Could every line below be transcribed exactly, with the pictures dropped?

----

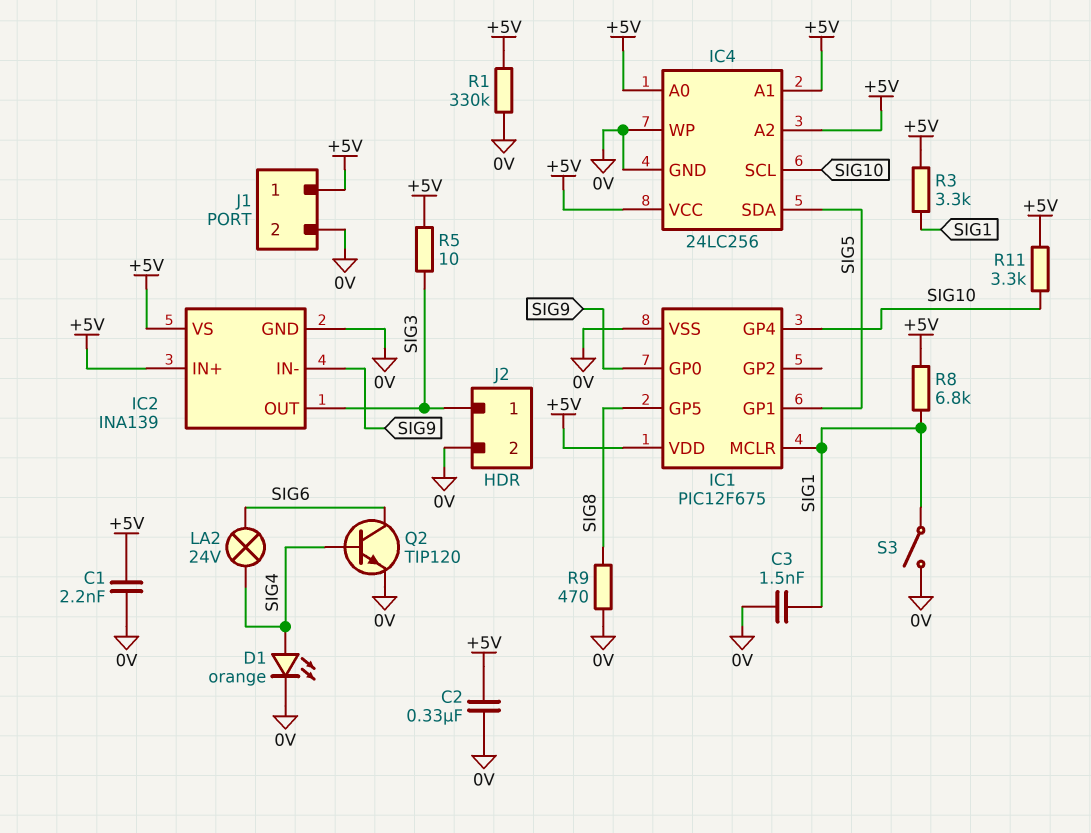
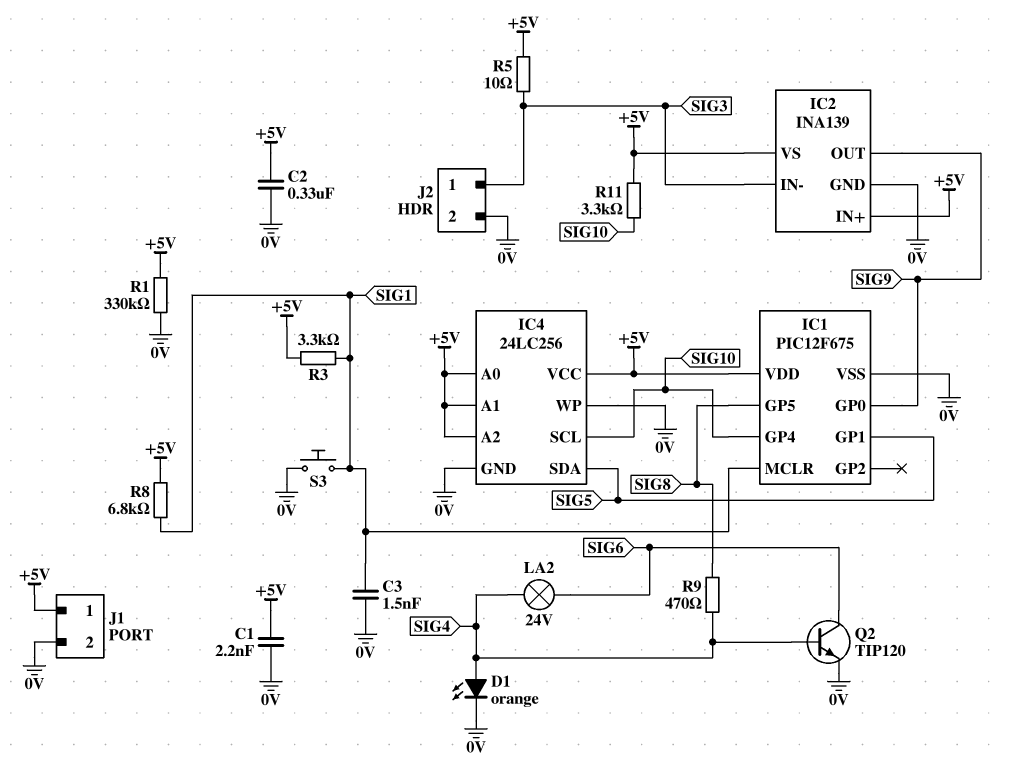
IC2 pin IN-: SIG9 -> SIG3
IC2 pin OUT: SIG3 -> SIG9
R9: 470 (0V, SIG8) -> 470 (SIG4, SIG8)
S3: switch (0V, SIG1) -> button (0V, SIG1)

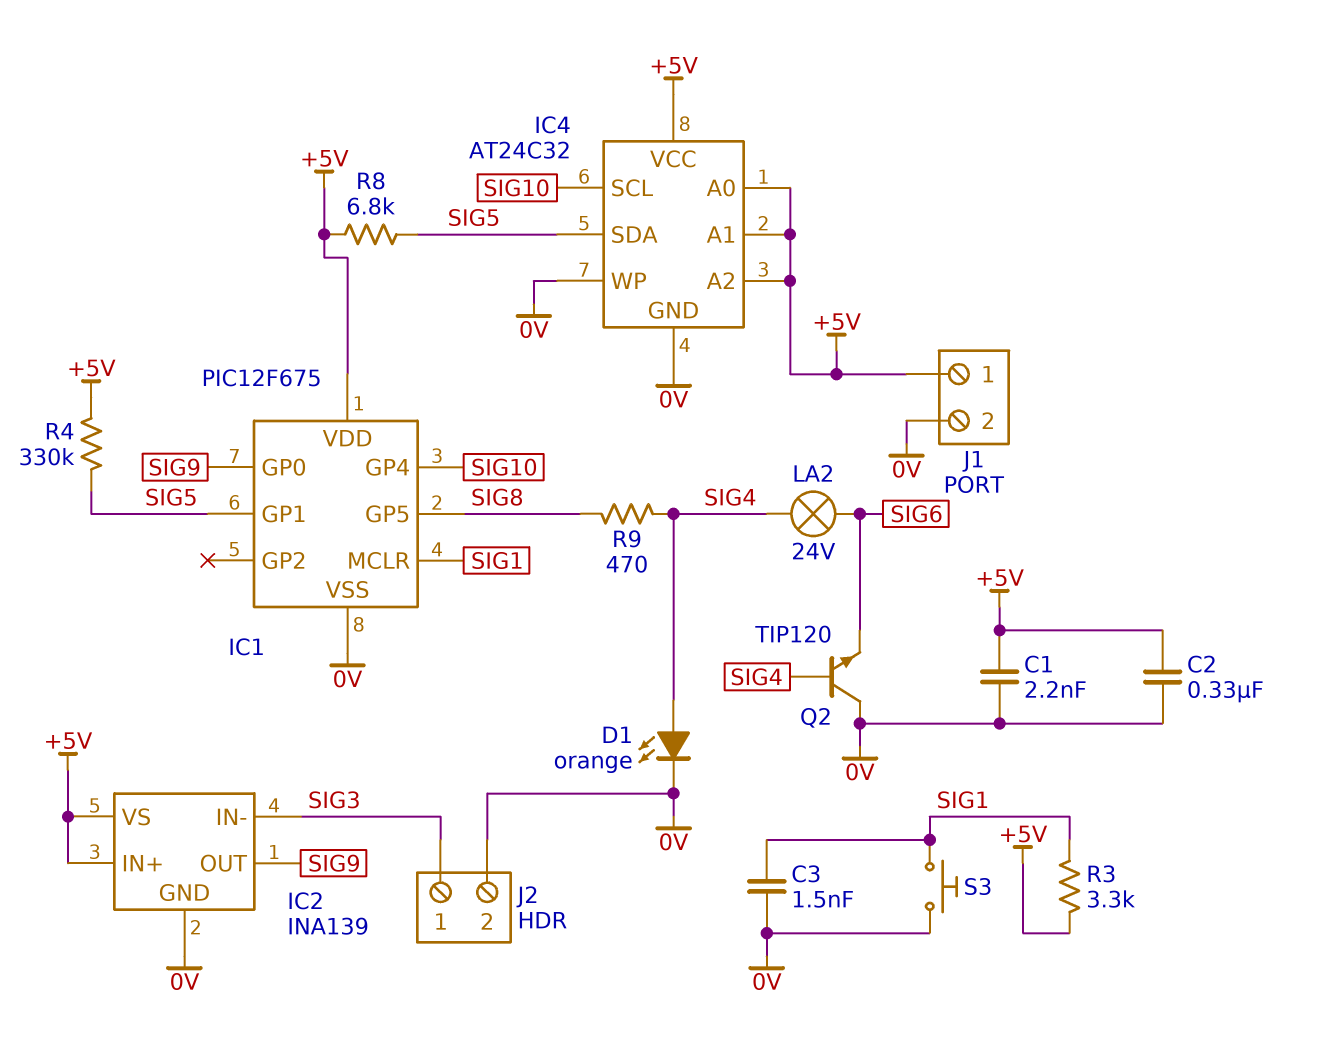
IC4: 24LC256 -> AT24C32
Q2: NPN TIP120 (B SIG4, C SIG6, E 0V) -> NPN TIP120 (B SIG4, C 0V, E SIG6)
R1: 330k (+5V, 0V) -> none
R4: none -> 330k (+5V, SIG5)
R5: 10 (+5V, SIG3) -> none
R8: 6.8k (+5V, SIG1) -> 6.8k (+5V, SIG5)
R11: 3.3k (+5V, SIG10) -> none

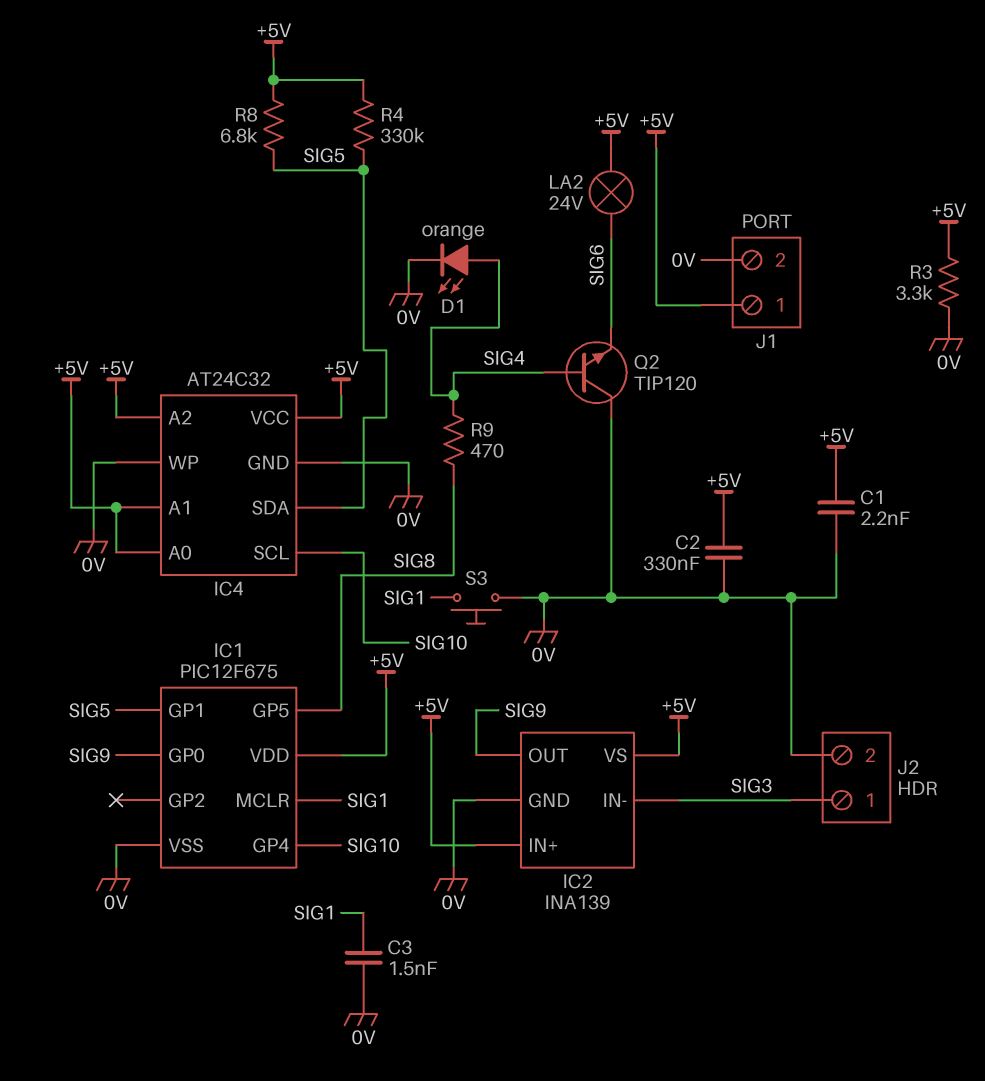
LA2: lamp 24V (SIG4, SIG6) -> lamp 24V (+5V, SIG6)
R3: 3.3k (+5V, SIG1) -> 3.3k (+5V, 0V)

----

● **Output**
IC2 pin IN-: SIG9 -> SIG3
IC2 pin OUT: SIG3 -> SIG9
R9: 470 (0V, SIG8) -> 470 (SIG4, SIG8)
S3: switch (0V, SIG1) -> button (0V, SIG1)

IC4: 24LC256 -> AT24C32
Q2: NPN TIP120 (B SIG4, C SIG6, E 0V) -> NPN TIP120 (B SIG4, C 0V, E SIG6)
R1: 330k (+5V, 0V) -> none
R4: none -> 330k (+5V, SIG5)
R5: 10 (+5V, SIG3) -> none
R8: 6.8k (+5V, SIG1) -> 6.8k (+5V, SIG5)
R11: 3.3k (+5V, SIG10) -> none

LA2: lamp 24V (SIG4, SIG6) -> lamp 24V (+5V, SIG6)
R3: 3.3k (+5V, SIG1) -> 3.3k (+5V, 0V)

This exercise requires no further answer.